- What is being asked:
Leaving the pictures aside, transcribe every line below exactly.

- Data segment:

++++

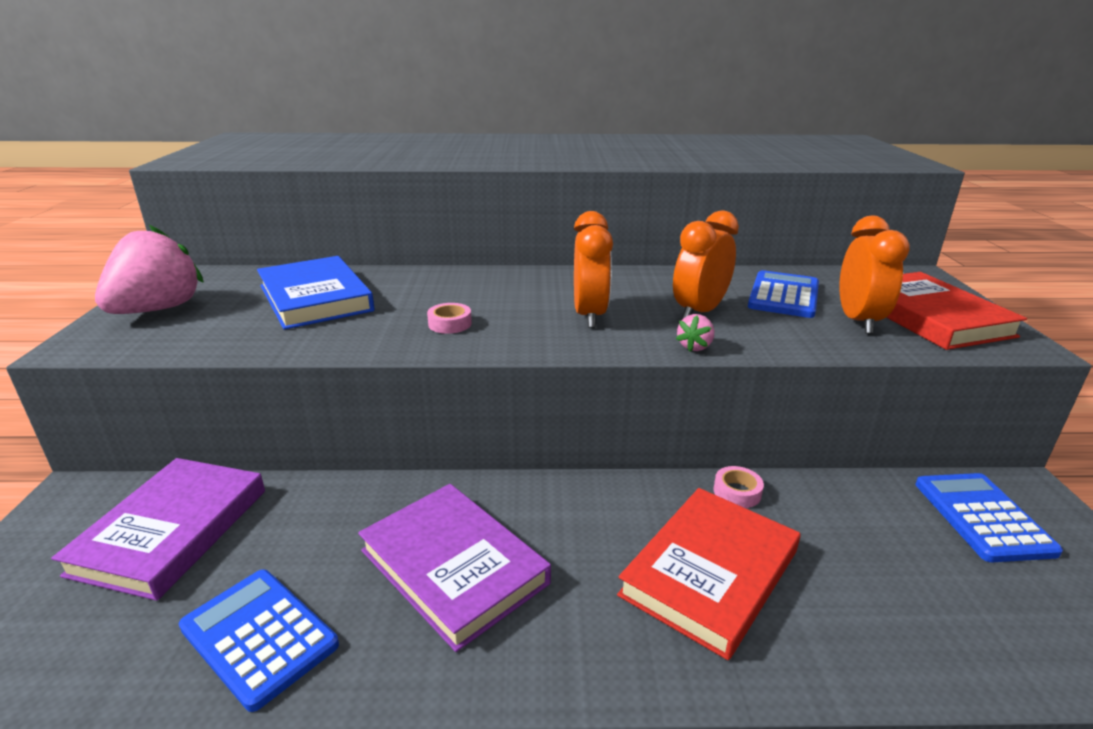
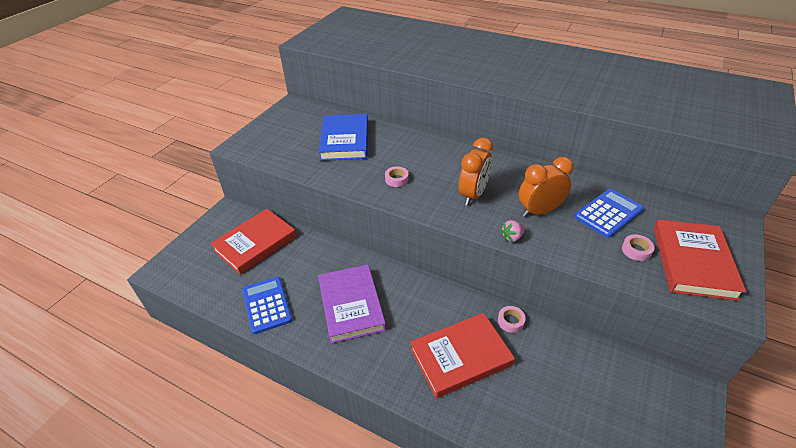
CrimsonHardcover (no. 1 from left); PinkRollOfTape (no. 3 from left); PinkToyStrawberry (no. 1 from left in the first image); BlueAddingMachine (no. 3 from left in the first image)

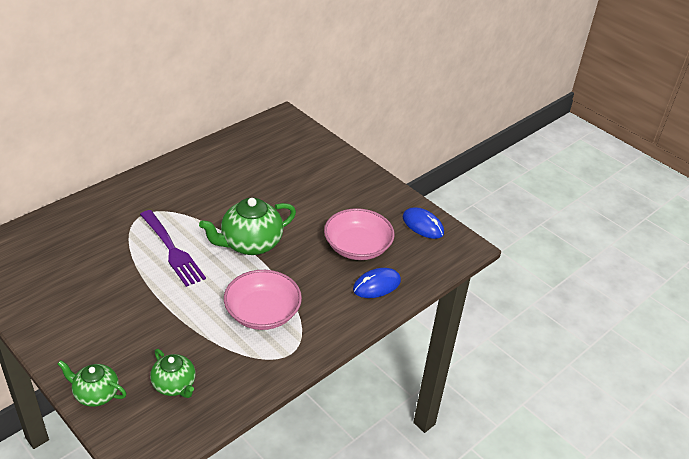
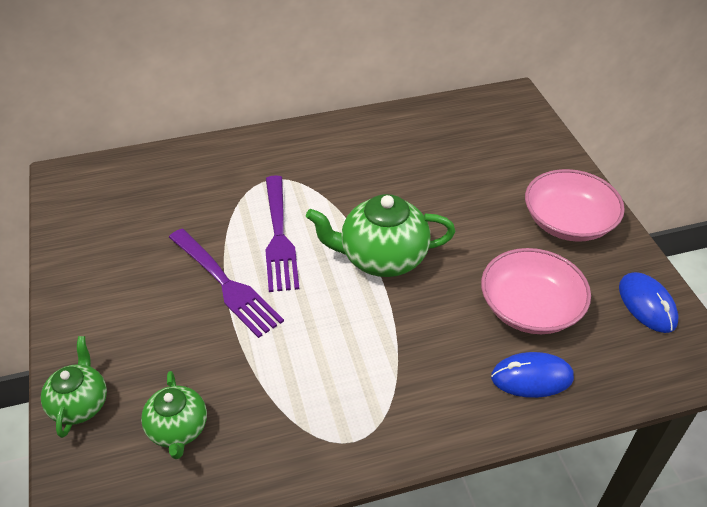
EmeraldChinaTeapot (no. 1 from left); RoyalPurpleFork (no. 1 from left); PinkBowl (no. 2 from left)

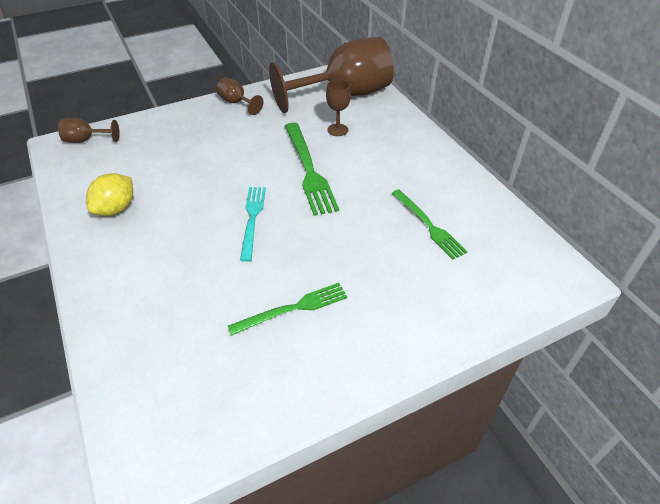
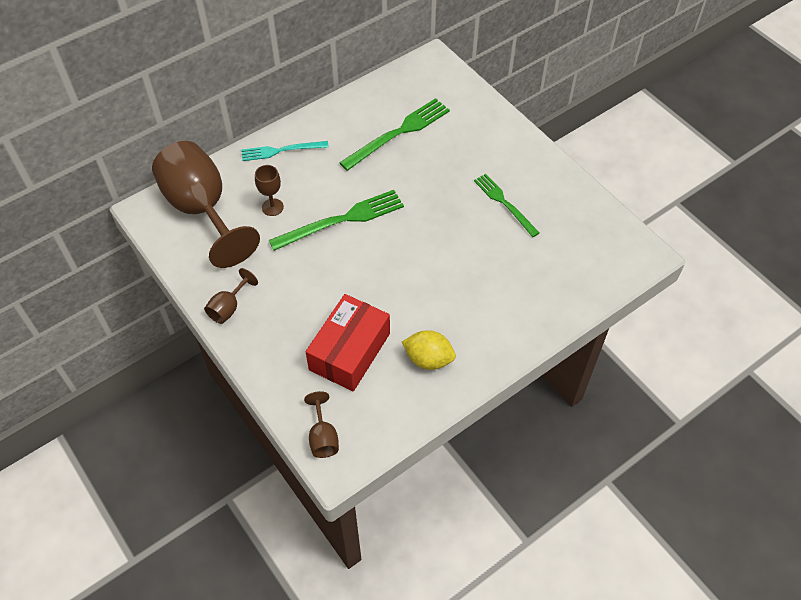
TealFork; CrimsonParcel; EmeraldFork (no. 2 from left)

++++

- Response for this exercise:
CrimsonHardcover (no. 1 from left); PinkRollOfTape (no. 3 from left); PinkToyStrawberry (no. 1 from left in the first image); BlueAddingMachine (no. 3 from left in the first image)

EmeraldChinaTeapot (no. 1 from left); RoyalPurpleFork (no. 1 from left); PinkBowl (no. 2 from left)

TealFork; CrimsonParcel; EmeraldFork (no. 2 from left)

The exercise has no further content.